▶ Exercise aim: Print every entry, word for word, and skip the images.

▶ Task data:
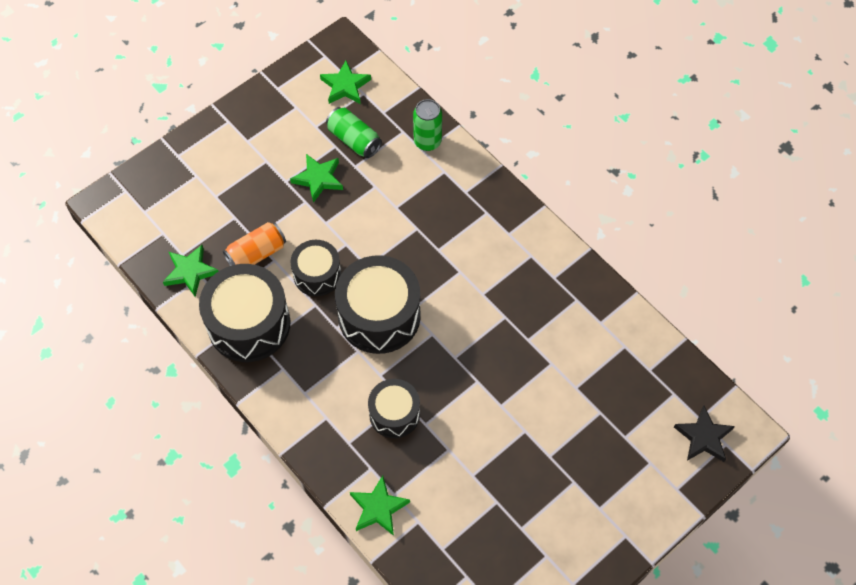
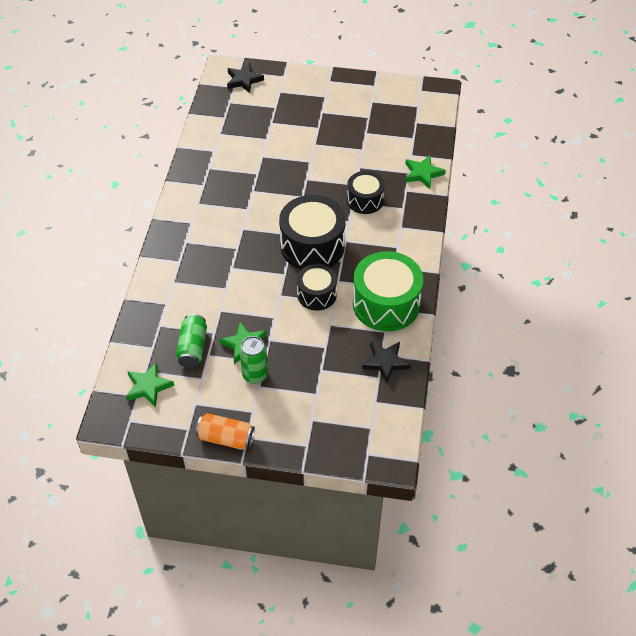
camera: 130 degrees left, 10 degrees down
(190, 272) = (385, 362): green star -> black star
(249, 324) = (386, 304): black drum -> green drum
(256, 254) = (335, 336): orange can -> orange can (226, 438)
(427, 141) = (156, 306): green can -> green can (255, 375)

▶ Problem solution:
camera: 130 degrees left, 10 degrees down
(190, 272) = (385, 362): green star -> black star
(249, 324) = (386, 304): black drum -> green drum
(256, 254) = (335, 336): orange can -> orange can (226, 438)
(427, 141) = (156, 306): green can -> green can (255, 375)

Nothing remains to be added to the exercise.